Scene image comparisons:
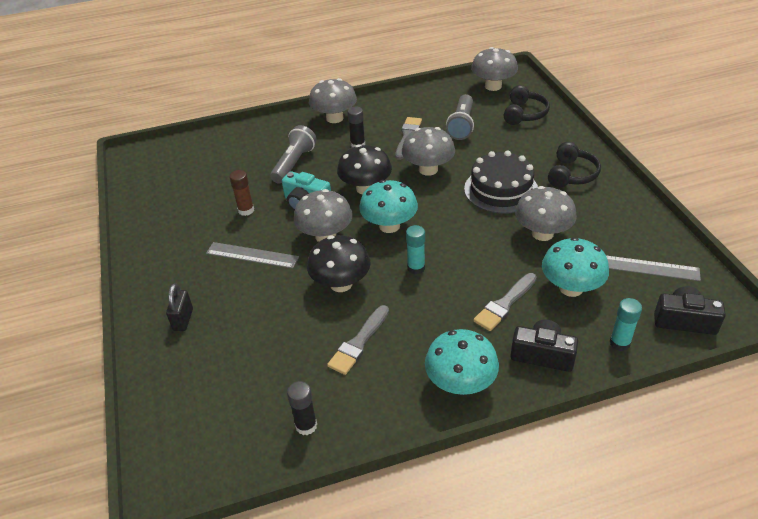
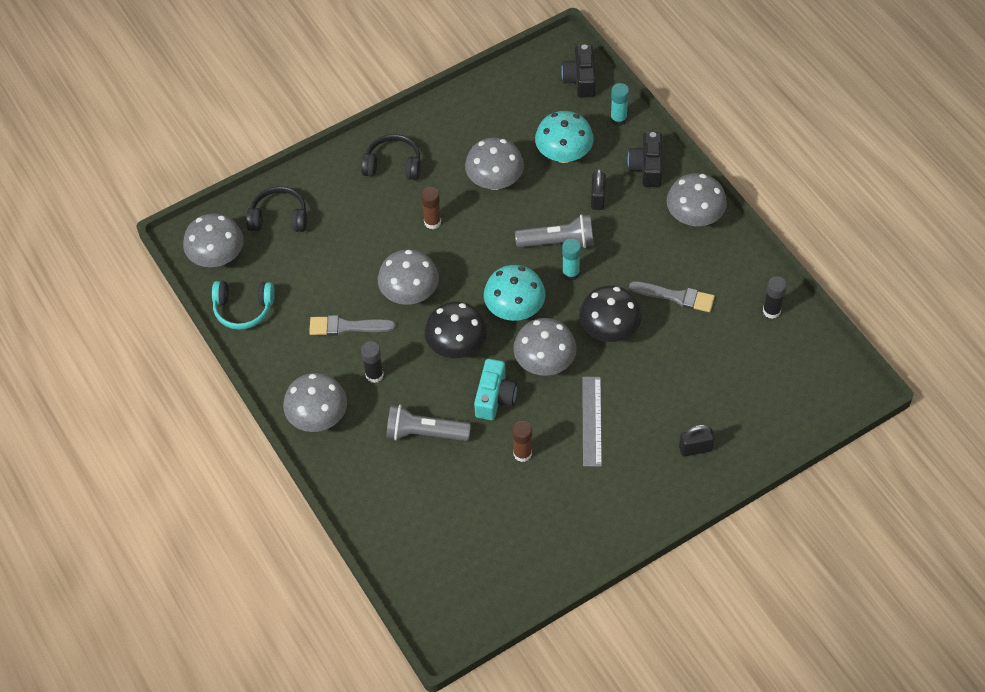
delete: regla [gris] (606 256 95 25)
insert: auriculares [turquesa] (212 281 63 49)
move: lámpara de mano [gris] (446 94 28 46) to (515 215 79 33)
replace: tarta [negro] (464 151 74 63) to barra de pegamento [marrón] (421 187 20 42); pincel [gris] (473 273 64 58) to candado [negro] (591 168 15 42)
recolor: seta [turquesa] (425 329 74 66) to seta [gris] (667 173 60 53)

Exercise
Print all the lines above exactly as they are, but without the pictures.

Response for this exercise
delete: regla [gris] (606 256 95 25)
insert: auriculares [turquesa] (212 281 63 49)
move: lámpara de mano [gris] (446 94 28 46) to (515 215 79 33)
replace: tarta [negro] (464 151 74 63) to barra de pegamento [marrón] (421 187 20 42); pincel [gris] (473 273 64 58) to candado [negro] (591 168 15 42)
recolor: seta [turquesa] (425 329 74 66) to seta [gris] (667 173 60 53)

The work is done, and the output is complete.